§ Task directions:
Please set down each line of the data again, unchanged.

§ Stored data entries:
==================================================

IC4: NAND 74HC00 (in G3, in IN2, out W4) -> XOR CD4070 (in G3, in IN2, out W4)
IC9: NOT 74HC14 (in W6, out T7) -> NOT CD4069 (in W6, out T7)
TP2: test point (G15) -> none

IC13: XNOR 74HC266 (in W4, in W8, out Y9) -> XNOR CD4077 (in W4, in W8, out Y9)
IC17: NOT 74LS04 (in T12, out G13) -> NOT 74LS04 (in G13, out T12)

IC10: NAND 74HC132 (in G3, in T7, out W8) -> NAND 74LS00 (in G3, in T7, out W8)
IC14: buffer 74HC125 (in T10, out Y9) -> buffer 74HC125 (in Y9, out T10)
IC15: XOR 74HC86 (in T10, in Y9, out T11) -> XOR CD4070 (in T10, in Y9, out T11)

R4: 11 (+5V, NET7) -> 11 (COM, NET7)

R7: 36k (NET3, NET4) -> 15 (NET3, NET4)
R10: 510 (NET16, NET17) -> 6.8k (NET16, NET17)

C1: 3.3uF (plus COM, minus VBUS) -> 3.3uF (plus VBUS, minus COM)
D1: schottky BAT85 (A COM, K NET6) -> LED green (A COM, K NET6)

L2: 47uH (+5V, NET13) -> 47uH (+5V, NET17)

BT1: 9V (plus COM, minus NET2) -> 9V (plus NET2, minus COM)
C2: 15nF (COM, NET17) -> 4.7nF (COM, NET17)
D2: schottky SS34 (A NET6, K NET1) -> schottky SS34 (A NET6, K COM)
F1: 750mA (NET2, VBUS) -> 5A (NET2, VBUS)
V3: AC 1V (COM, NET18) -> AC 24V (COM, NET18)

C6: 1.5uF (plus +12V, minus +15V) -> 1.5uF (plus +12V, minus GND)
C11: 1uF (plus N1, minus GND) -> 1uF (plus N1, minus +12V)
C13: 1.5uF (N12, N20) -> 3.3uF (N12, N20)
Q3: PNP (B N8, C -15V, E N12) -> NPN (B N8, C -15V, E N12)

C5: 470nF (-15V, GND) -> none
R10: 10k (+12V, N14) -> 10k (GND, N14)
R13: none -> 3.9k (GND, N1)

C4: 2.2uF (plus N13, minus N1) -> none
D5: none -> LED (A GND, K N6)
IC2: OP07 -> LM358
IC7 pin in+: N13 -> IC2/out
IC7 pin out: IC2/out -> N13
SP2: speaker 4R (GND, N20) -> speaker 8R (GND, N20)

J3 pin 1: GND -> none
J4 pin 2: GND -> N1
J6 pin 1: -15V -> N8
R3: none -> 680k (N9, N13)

==================================================

§ Response area:
IC4: NAND 74HC00 (in G3, in IN2, out W4) -> XOR CD4070 (in G3, in IN2, out W4)
IC9: NOT 74HC14 (in W6, out T7) -> NOT CD4069 (in W6, out T7)
TP2: test point (G15) -> none

IC13: XNOR 74HC266 (in W4, in W8, out Y9) -> XNOR CD4077 (in W4, in W8, out Y9)
IC17: NOT 74LS04 (in T12, out G13) -> NOT 74LS04 (in G13, out T12)

IC10: NAND 74HC132 (in G3, in T7, out W8) -> NAND 74LS00 (in G3, in T7, out W8)
IC14: buffer 74HC125 (in T10, out Y9) -> buffer 74HC125 (in Y9, out T10)
IC15: XOR 74HC86 (in T10, in Y9, out T11) -> XOR CD4070 (in T10, in Y9, out T11)

R4: 11 (+5V, NET7) -> 11 (COM, NET7)

R7: 36k (NET3, NET4) -> 15 (NET3, NET4)
R10: 510 (NET16, NET17) -> 6.8k (NET16, NET17)

C1: 3.3uF (plus COM, minus VBUS) -> 3.3uF (plus VBUS, minus COM)
D1: schottky BAT85 (A COM, K NET6) -> LED green (A COM, K NET6)

L2: 47uH (+5V, NET13) -> 47uH (+5V, NET17)

BT1: 9V (plus COM, minus NET2) -> 9V (plus NET2, minus COM)
C2: 15nF (COM, NET17) -> 4.7nF (COM, NET17)
D2: schottky SS34 (A NET6, K NET1) -> schottky SS34 (A NET6, K COM)
F1: 750mA (NET2, VBUS) -> 5A (NET2, VBUS)
V3: AC 1V (COM, NET18) -> AC 24V (COM, NET18)

C6: 1.5uF (plus +12V, minus +15V) -> 1.5uF (plus +12V, minus GND)
C11: 1uF (plus N1, minus GND) -> 1uF (plus N1, minus +12V)
C13: 1.5uF (N12, N20) -> 3.3uF (N12, N20)
Q3: PNP (B N8, C -15V, E N12) -> NPN (B N8, C -15V, E N12)

C5: 470nF (-15V, GND) -> none
R10: 10k (+12V, N14) -> 10k (GND, N14)
R13: none -> 3.9k (GND, N1)

C4: 2.2uF (plus N13, minus N1) -> none
D5: none -> LED (A GND, K N6)
IC2: OP07 -> LM358
IC7 pin in+: N13 -> IC2/out
IC7 pin out: IC2/out -> N13
SP2: speaker 4R (GND, N20) -> speaker 8R (GND, N20)

J3 pin 1: GND -> none
J4 pin 2: GND -> N1
J6 pin 1: -15V -> N8
R3: none -> 680k (N9, N13)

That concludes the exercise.